The data:
—————
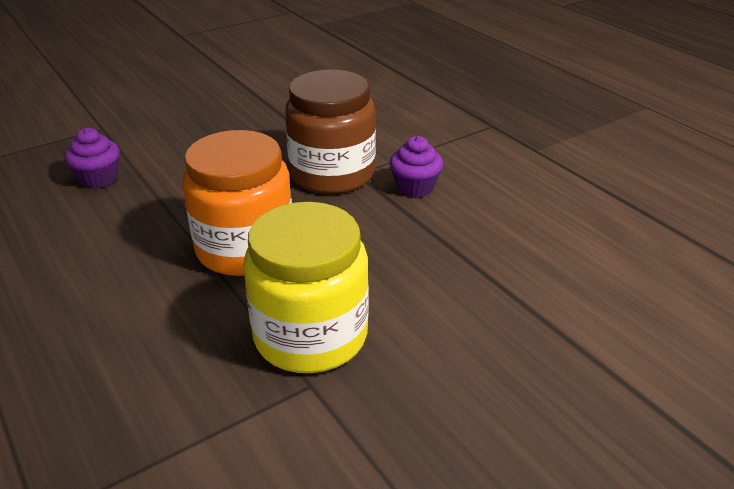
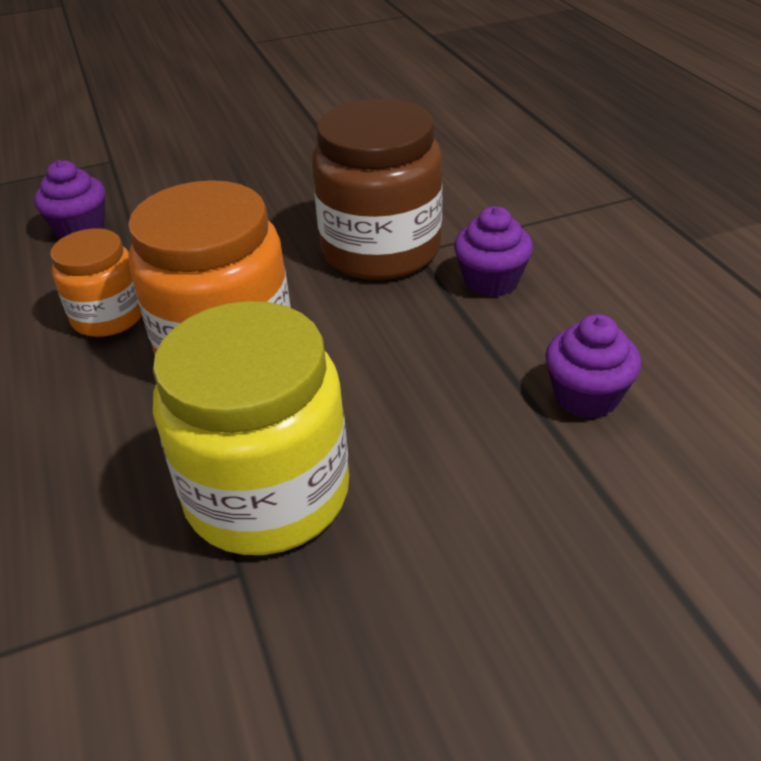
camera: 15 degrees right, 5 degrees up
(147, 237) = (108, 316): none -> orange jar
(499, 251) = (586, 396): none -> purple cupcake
—————
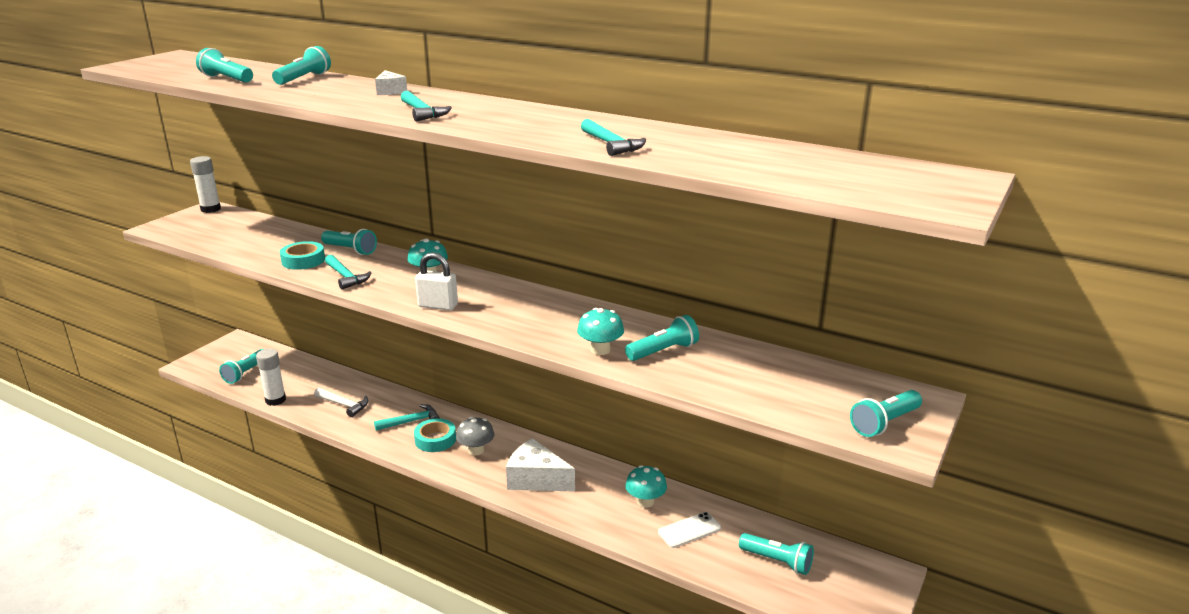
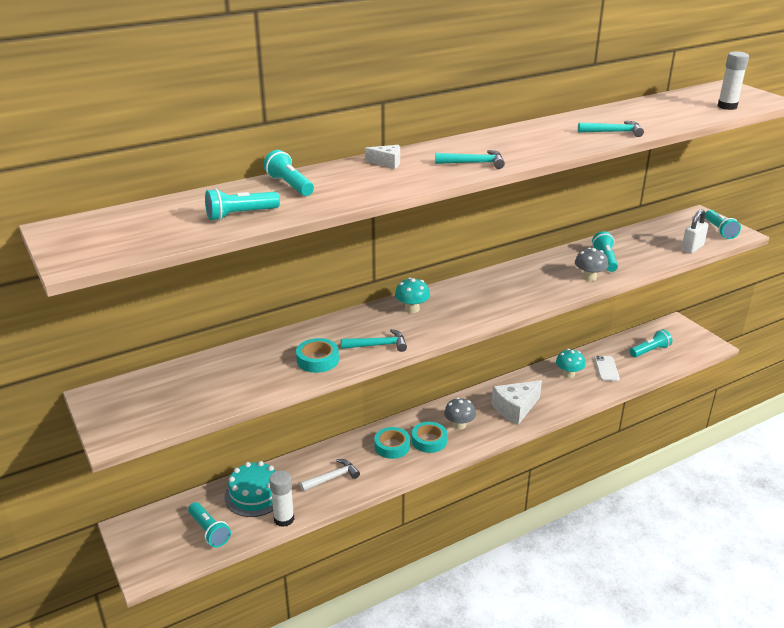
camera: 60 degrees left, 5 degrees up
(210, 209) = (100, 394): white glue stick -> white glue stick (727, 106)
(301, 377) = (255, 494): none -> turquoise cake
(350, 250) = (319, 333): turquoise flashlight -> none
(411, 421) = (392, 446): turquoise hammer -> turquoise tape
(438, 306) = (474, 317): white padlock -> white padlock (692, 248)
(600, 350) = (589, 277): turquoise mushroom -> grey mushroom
—————
To do: From the records above, give again exactly the lines running from the line with "(147, 237) = (108, 316): none -> orange jar" to the line with "(499, 251) = (586, 396): none", inclusive.

Written answer:
(147, 237) = (108, 316): none -> orange jar
(499, 251) = (586, 396): none -> purple cupcake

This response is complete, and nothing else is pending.